# [EXERCISE OBJECTIVE]
In the listing below, find the line with "grey cutting board: 3 -> 0" and the line with "yellow apple: 11 -> 13", then return them and every line between them exactly, minus the pictures.

# [AVAILABLE DATA]
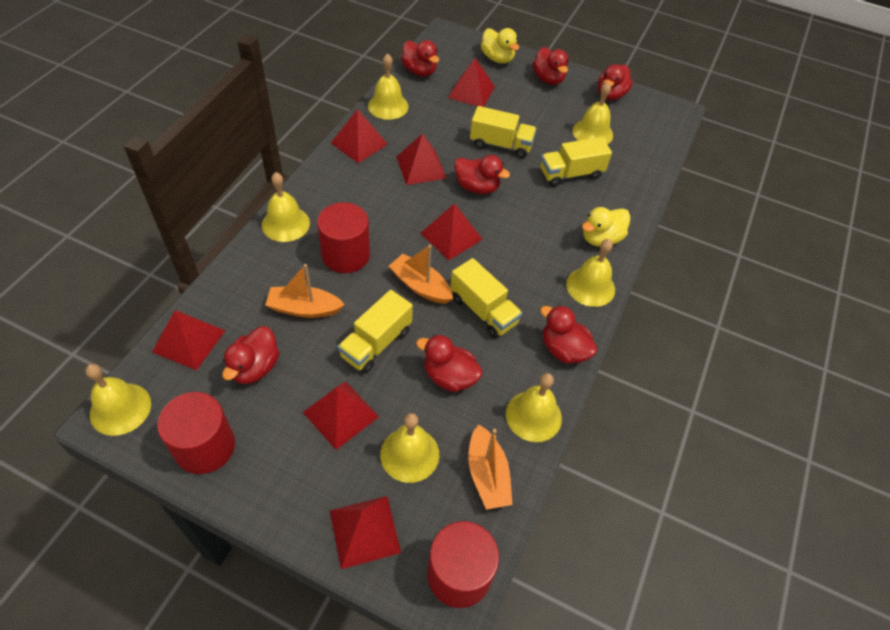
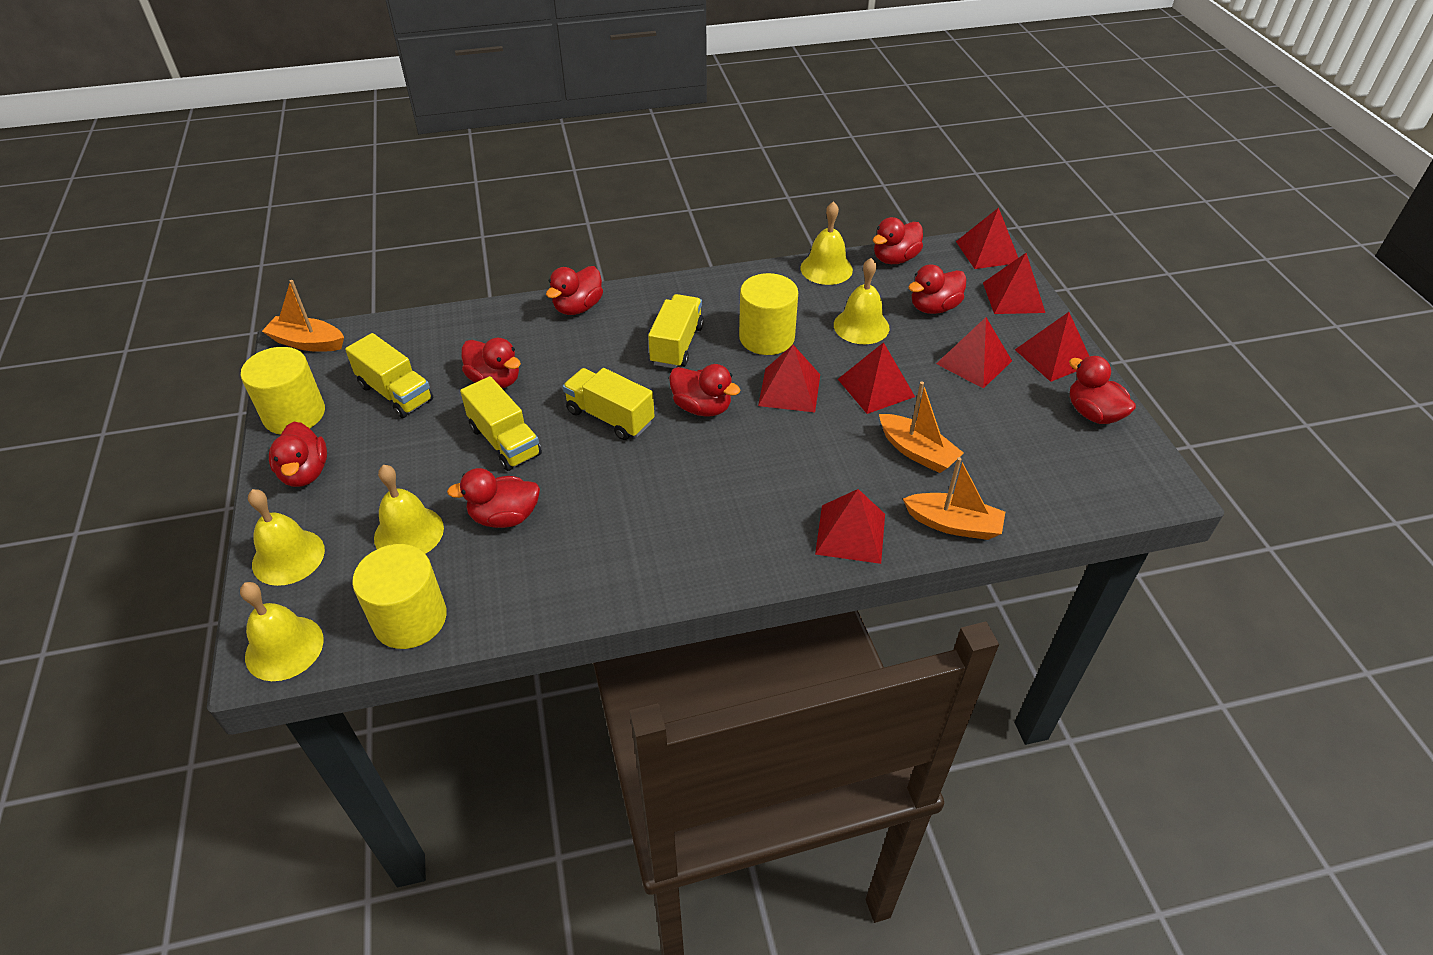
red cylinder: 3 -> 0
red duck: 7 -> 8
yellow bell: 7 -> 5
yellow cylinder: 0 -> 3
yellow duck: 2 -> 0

---

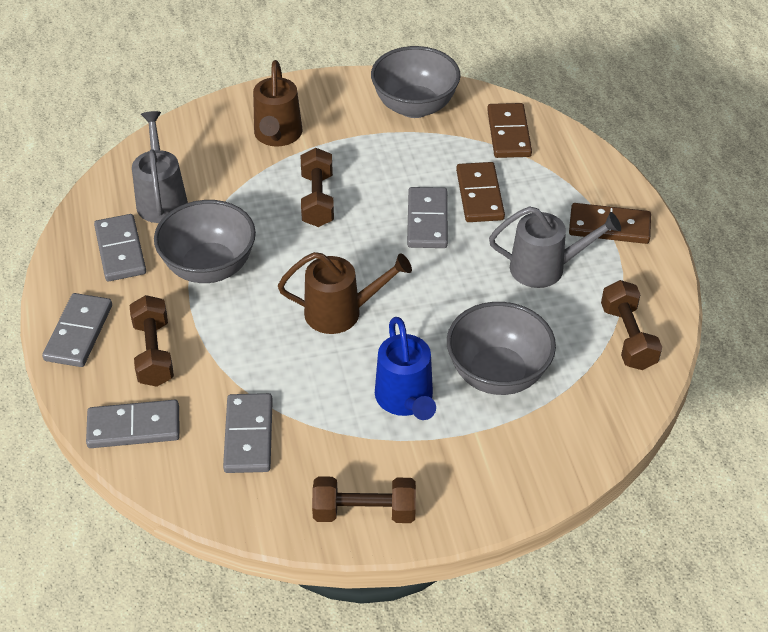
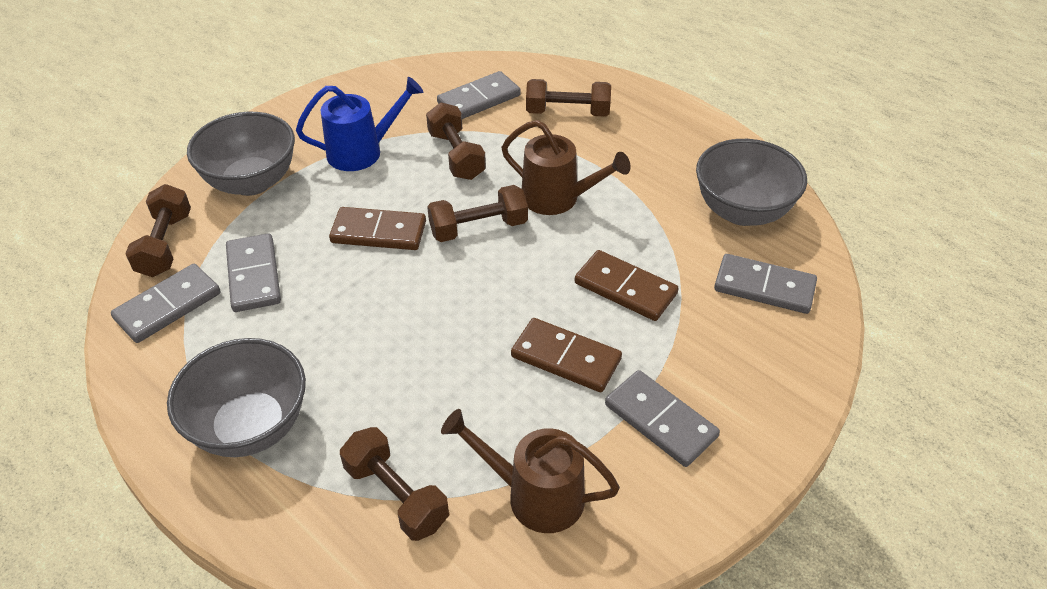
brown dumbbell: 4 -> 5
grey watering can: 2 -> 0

* * *

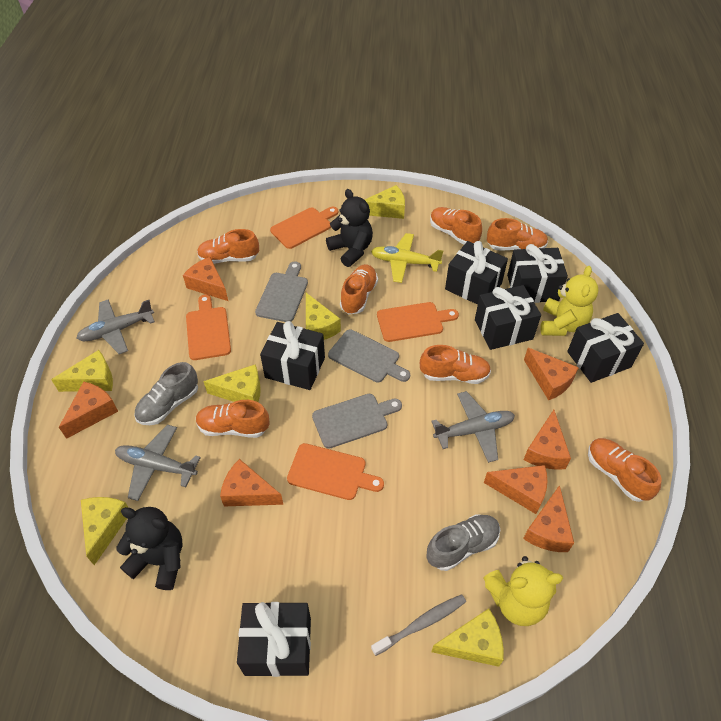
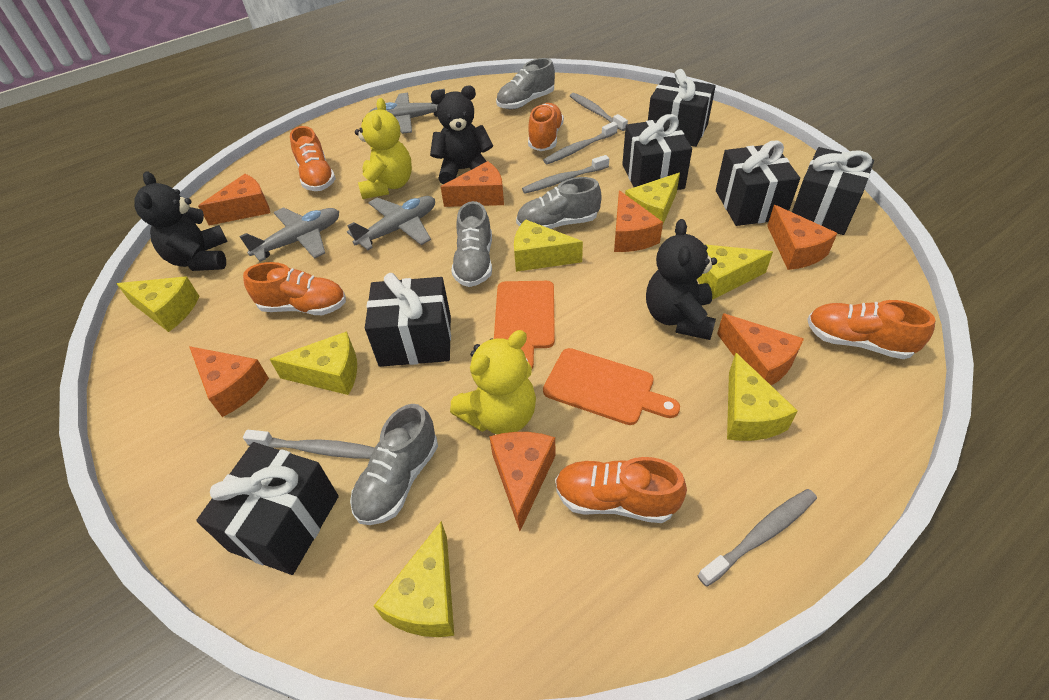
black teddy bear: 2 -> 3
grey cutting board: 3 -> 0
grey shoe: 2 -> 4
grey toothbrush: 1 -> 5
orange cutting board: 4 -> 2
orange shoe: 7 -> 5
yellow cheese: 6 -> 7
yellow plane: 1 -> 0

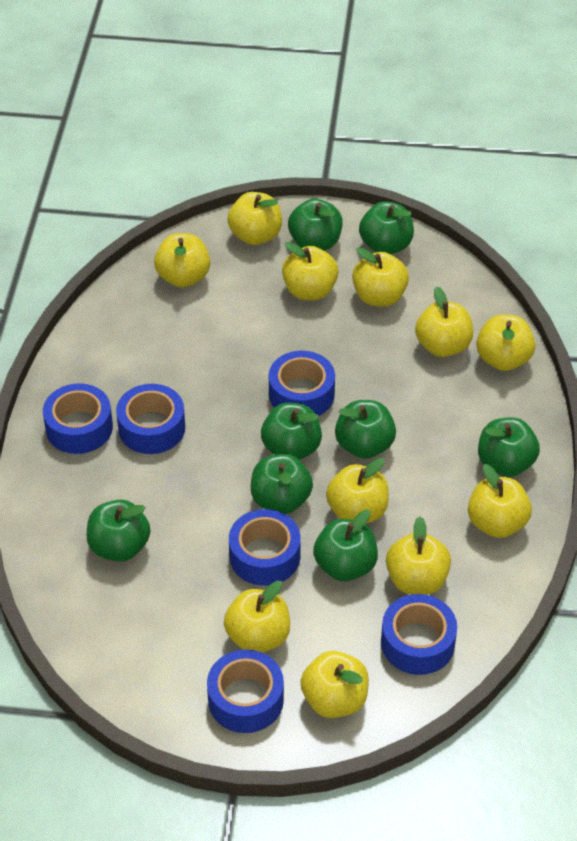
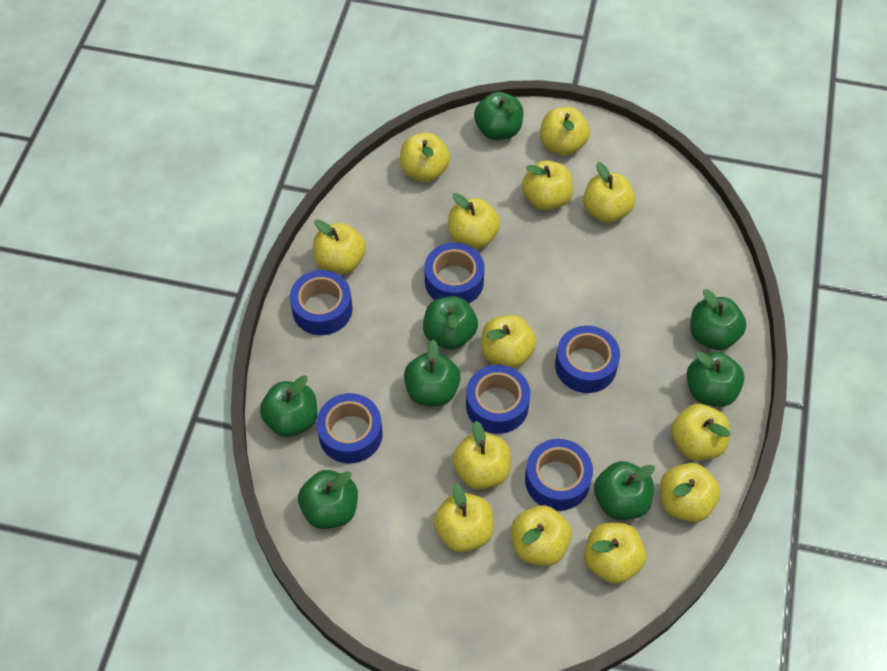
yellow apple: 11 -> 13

# [OUTPUT FOR THIS EXERCISE]
grey cutting board: 3 -> 0
grey shoe: 2 -> 4
grey toothbrush: 1 -> 5
orange cutting board: 4 -> 2
orange shoe: 7 -> 5
yellow cheese: 6 -> 7
yellow plane: 1 -> 0

yellow apple: 11 -> 13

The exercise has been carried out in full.